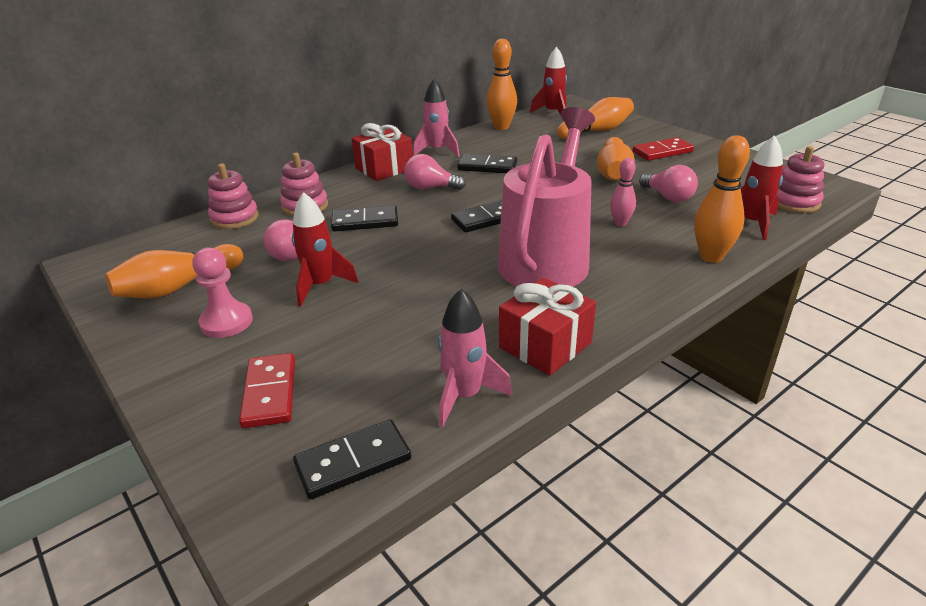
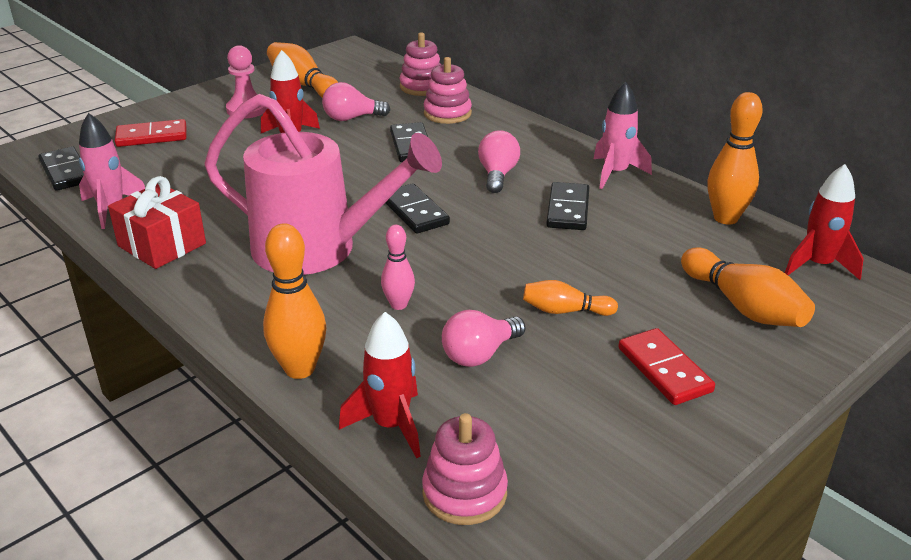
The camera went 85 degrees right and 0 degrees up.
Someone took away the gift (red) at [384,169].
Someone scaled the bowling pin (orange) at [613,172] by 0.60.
..........
TASK INSTRUCTIONS:
Please give the number of lines in the data above that contain the word "Someone", with nothing else.

WRITTEN SOLUTION:
2